■ Work required ■
Report back each line of the data that contains the word "DGND".

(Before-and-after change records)
━━━━━━━━━━
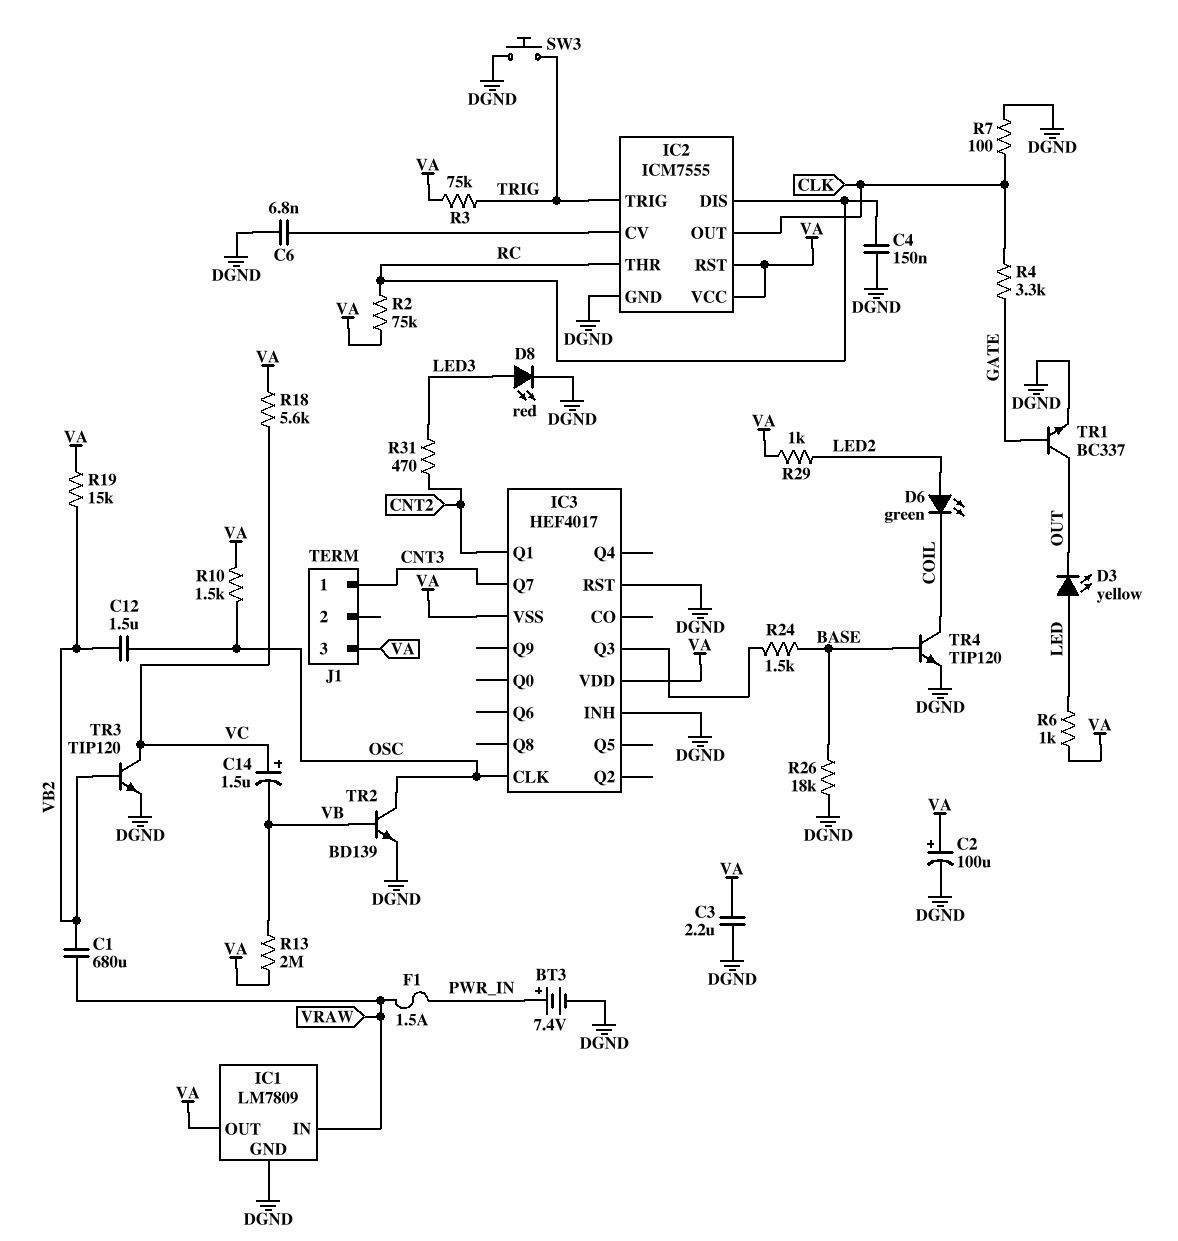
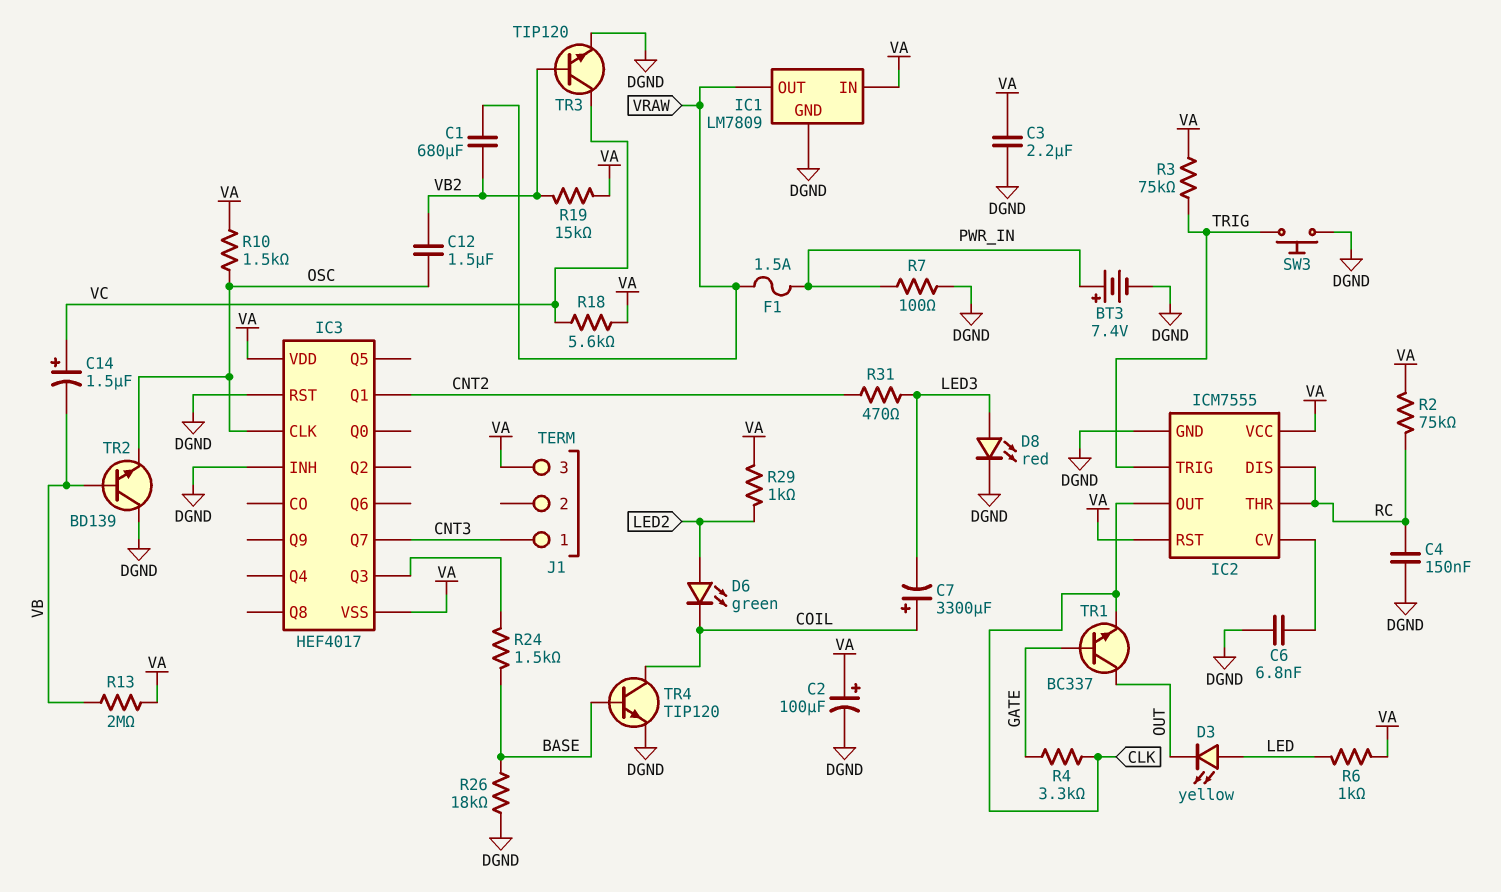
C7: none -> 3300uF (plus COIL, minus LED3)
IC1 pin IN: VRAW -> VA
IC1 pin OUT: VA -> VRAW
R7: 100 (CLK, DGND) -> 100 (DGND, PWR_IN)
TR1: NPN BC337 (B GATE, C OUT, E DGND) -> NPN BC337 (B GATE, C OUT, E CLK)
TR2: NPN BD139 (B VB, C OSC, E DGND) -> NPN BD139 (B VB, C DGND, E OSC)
━━━━━━━━━━
■ Reply ■
R7: 100 (CLK, DGND) -> 100 (DGND, PWR_IN)
TR1: NPN BC337 (B GATE, C OUT, E DGND) -> NPN BC337 (B GATE, C OUT, E CLK)
TR2: NPN BD139 (B VB, C OSC, E DGND) -> NPN BD139 (B VB, C DGND, E OSC)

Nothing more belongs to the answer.